> _Task description_
Copy each line of the listing that includes "square".

> _Dataset excerpts_
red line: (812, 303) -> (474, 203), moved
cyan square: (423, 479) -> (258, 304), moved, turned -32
--
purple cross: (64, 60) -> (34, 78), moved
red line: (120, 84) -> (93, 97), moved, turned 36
--
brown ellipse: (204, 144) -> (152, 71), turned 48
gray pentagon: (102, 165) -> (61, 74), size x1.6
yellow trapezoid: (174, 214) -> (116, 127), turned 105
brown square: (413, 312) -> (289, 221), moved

> _Answer to this exercise_
cyan square: (423, 479) -> (258, 304), moved, turned -32
brown square: (413, 312) -> (289, 221), moved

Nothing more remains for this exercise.